Data section start
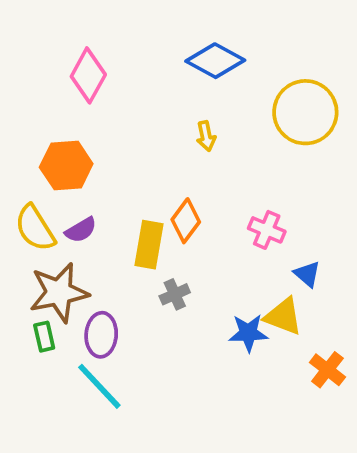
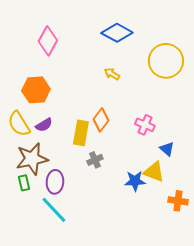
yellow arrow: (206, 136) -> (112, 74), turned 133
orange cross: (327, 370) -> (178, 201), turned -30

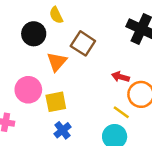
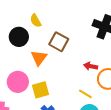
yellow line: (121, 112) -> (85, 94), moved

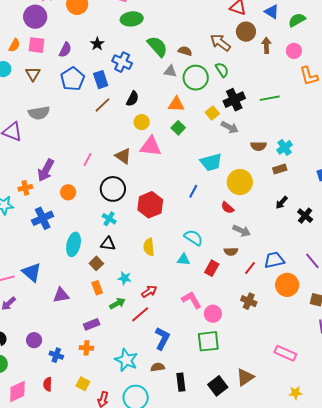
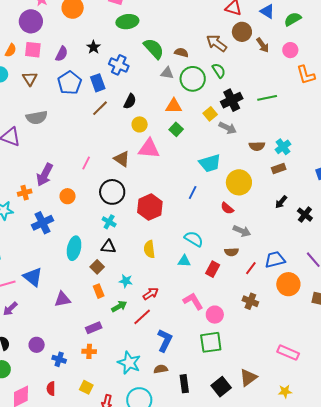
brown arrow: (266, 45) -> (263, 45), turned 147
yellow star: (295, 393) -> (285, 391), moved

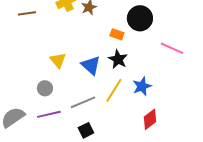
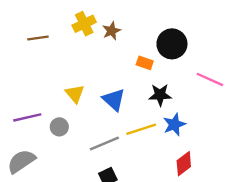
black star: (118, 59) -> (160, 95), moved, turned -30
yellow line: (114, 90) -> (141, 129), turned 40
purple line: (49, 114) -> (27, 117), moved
Data section end
▶ _Work required_
Return only the lines running from the line with "black star: (118, 59)" to the last line of the records, both included, exactly as written.

▶ _Exercise solution_
black star: (118, 59) -> (160, 95), moved, turned -30
yellow line: (114, 90) -> (141, 129), turned 40
purple line: (49, 114) -> (27, 117), moved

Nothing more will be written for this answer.